:: RECORDS FOR THE EXERCISE ::
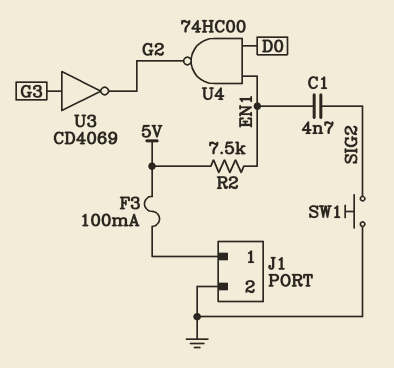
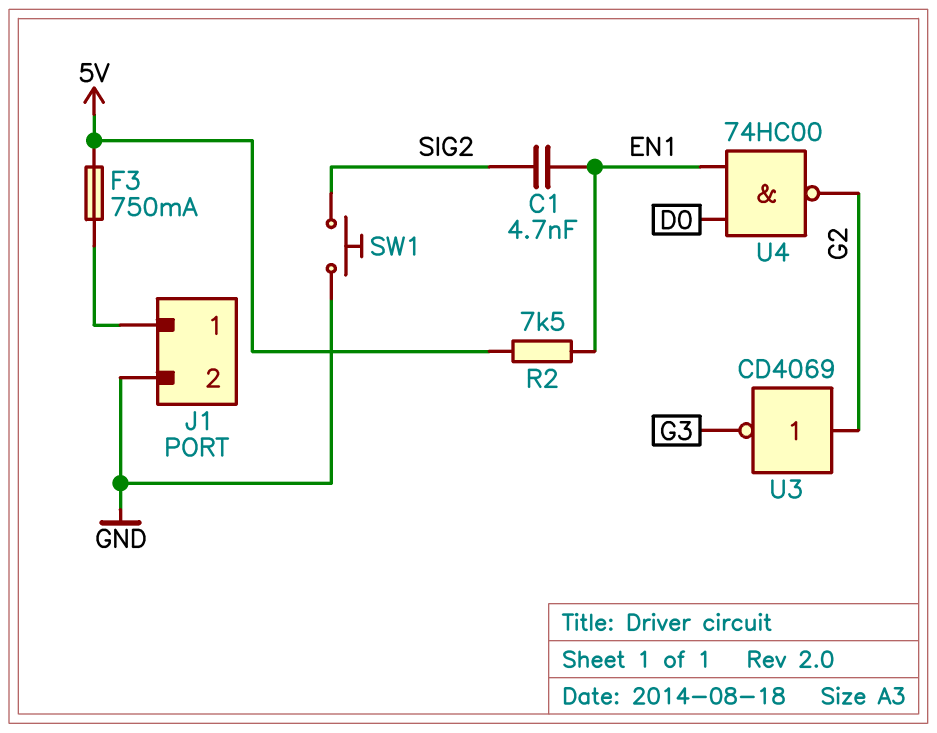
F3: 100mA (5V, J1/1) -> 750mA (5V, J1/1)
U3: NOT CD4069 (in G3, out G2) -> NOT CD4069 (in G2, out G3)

* * *

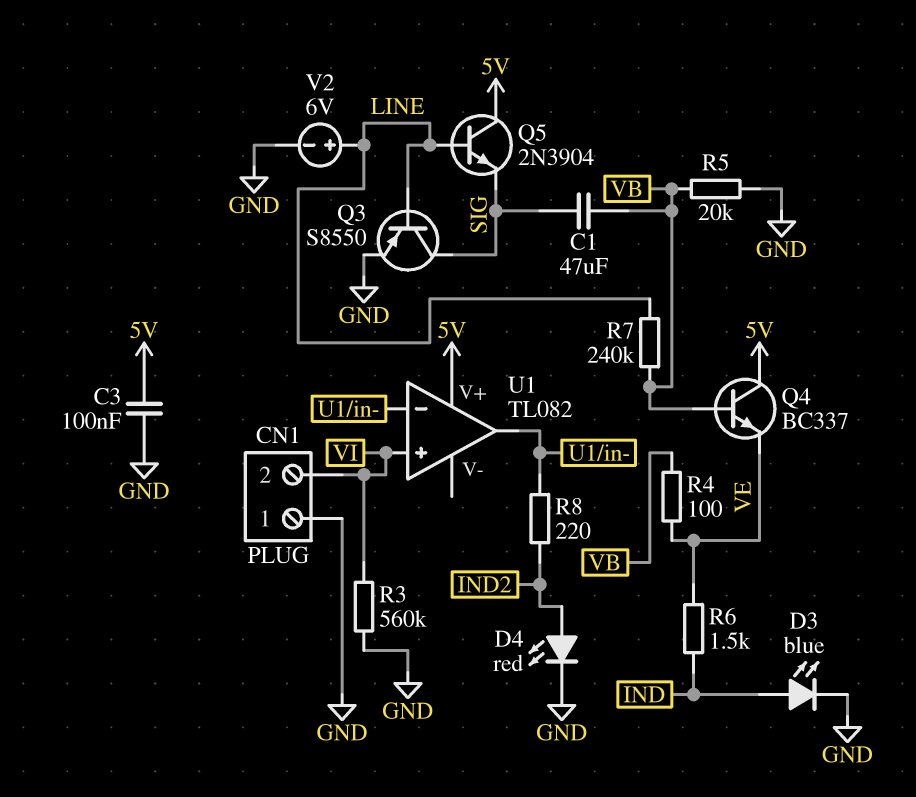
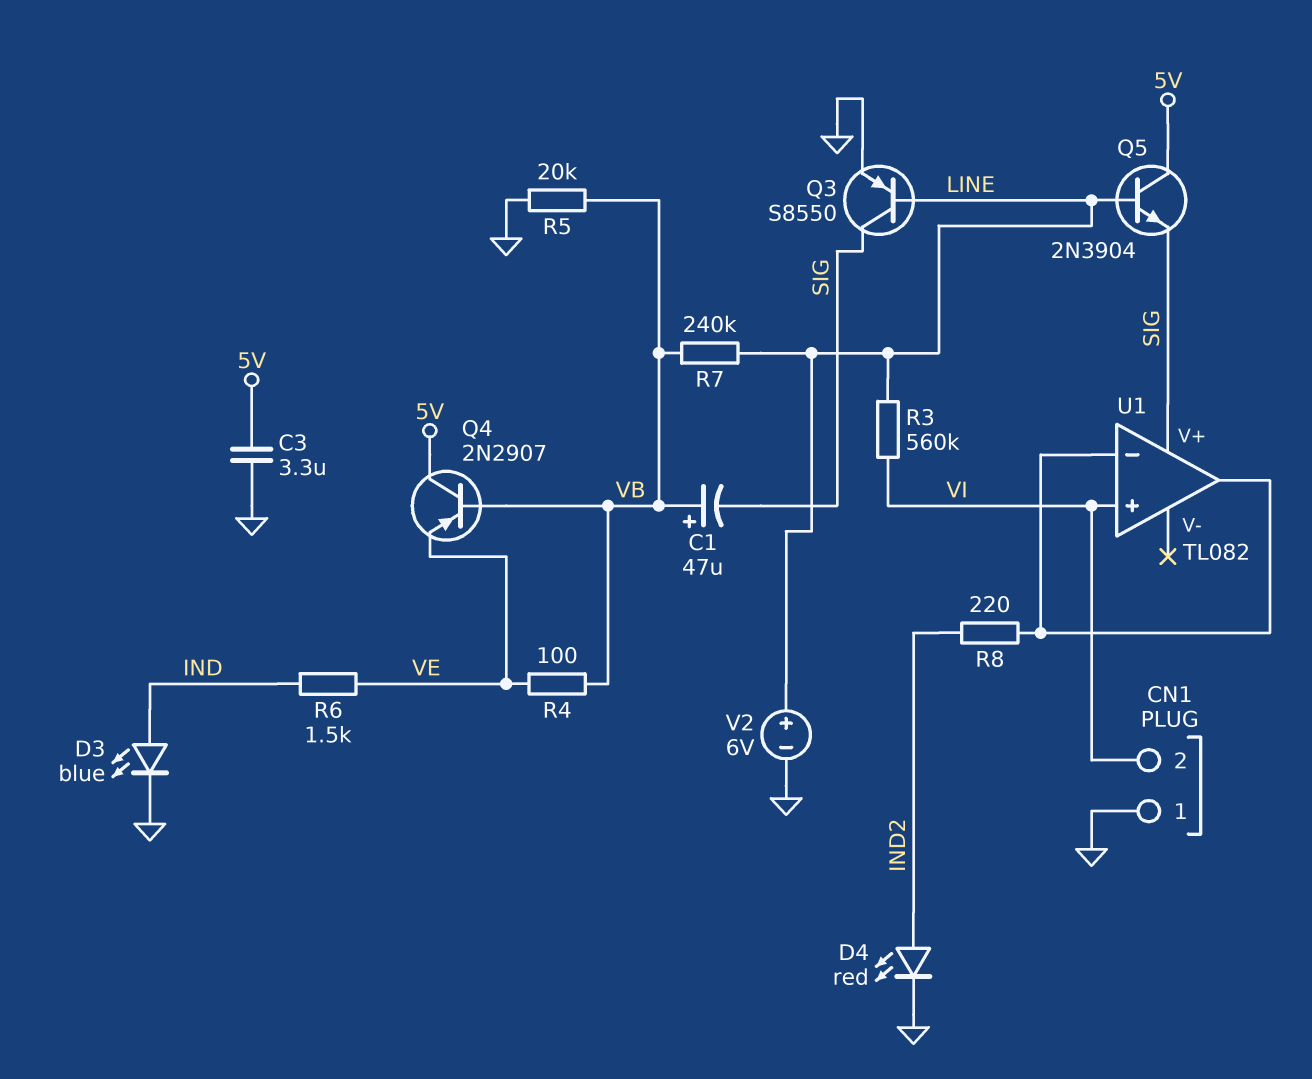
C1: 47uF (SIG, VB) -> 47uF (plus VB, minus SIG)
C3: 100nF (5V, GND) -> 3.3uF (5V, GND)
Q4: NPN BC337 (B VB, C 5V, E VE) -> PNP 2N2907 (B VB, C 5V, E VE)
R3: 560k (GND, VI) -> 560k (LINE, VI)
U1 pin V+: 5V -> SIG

:: TASK DIRECTIONS ::
Using the records above, write out exactly the lines between the one holding "F3: 100mA (5V, J1/1) -> 750mA (5V, J1/1)" and the one holding "U3: NOT CD4069", inclusive; leave everything else out.

:: SOLUTION TO THIS EXERCISE ::
F3: 100mA (5V, J1/1) -> 750mA (5V, J1/1)
U3: NOT CD4069 (in G3, out G2) -> NOT CD4069 (in G2, out G3)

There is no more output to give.